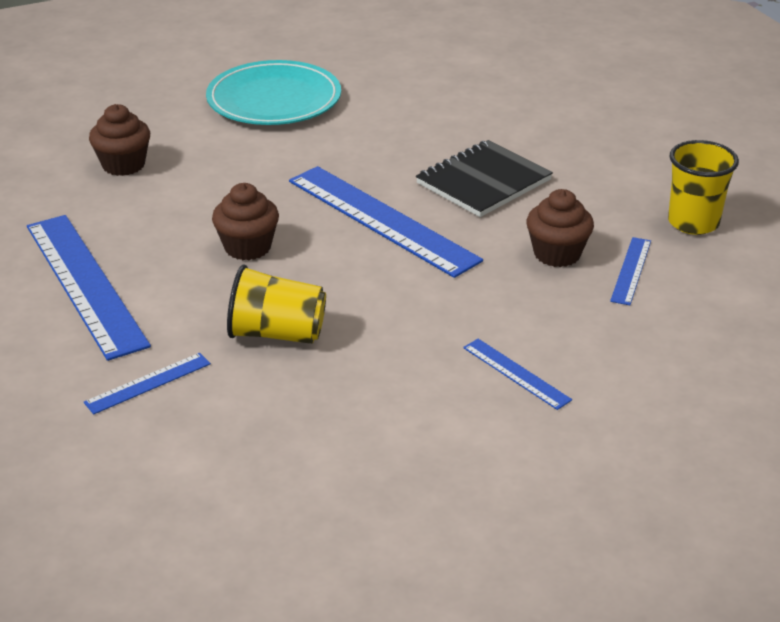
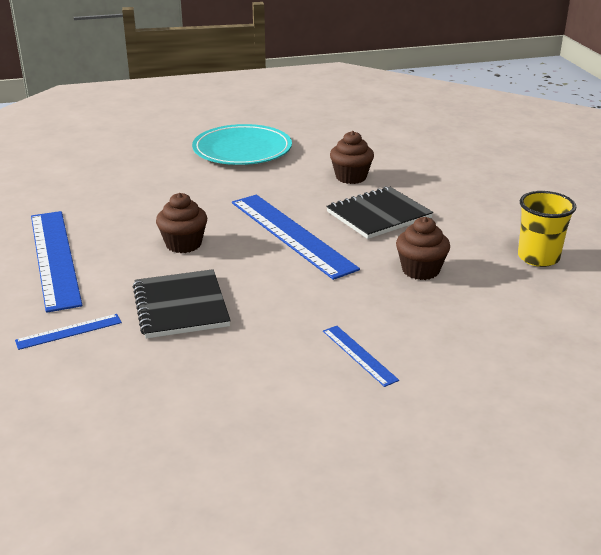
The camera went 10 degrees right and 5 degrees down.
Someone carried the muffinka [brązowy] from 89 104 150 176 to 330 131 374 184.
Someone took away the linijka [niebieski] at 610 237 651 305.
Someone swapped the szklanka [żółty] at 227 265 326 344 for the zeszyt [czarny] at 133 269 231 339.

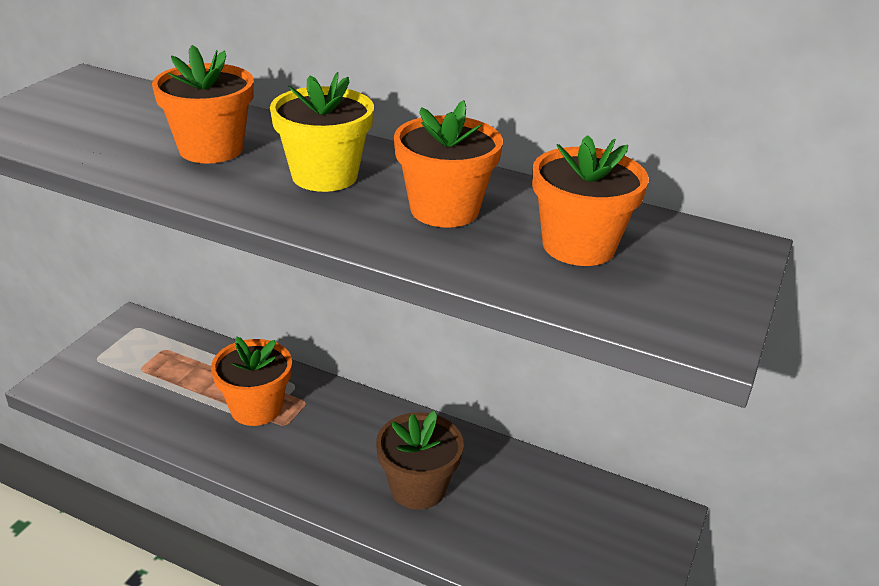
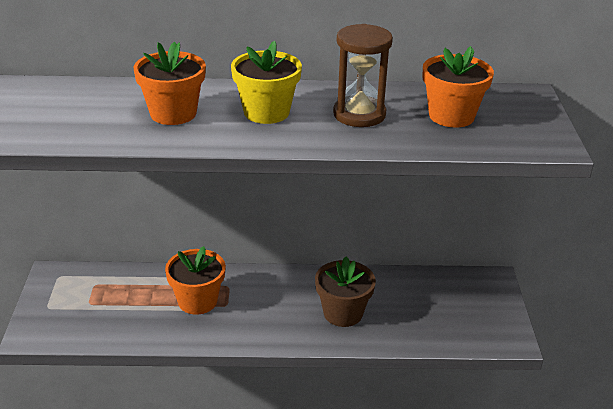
The camera went 25 degrees left and 0 degrees up.
Someone swapped the doniczka [pomarańczowy] at 394 100 503 228 for the klepsydra [brązowy] at 333 24 393 127.

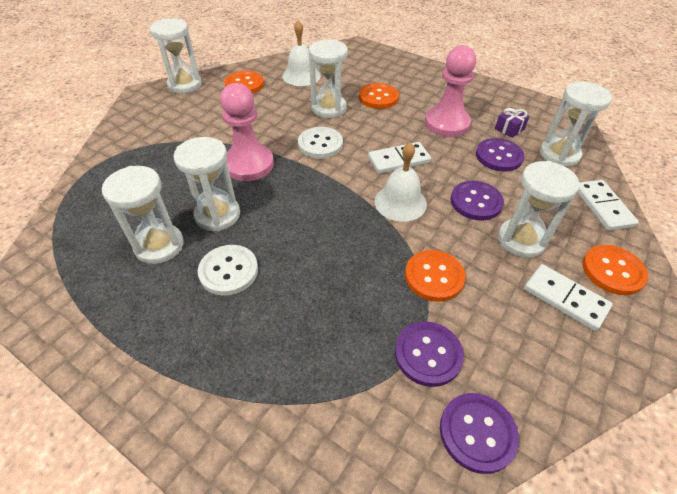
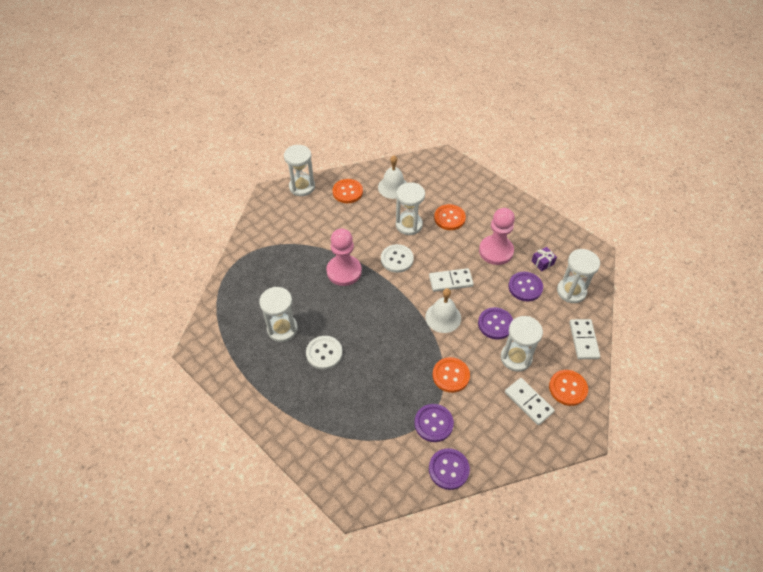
The camera went 10 degrees right and 5 degrees up.
Someone took away the klepsydra [biały] at 173 137 240 231.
......
| Problem |
Make an exact copy of the lines above, beginning with the line with "Someone carried the" and ending with the line with "The camera went 25", and keep the pictures out of it.

| Result of this task |
Someone carried the muffinka [brązowy] from 89 104 150 176 to 330 131 374 184.
Someone took away the linijka [niebieski] at 610 237 651 305.
Someone swapped the szklanka [żółty] at 227 265 326 344 for the zeszyt [czarny] at 133 269 231 339.

The camera went 25 degrees left and 0 degrees up.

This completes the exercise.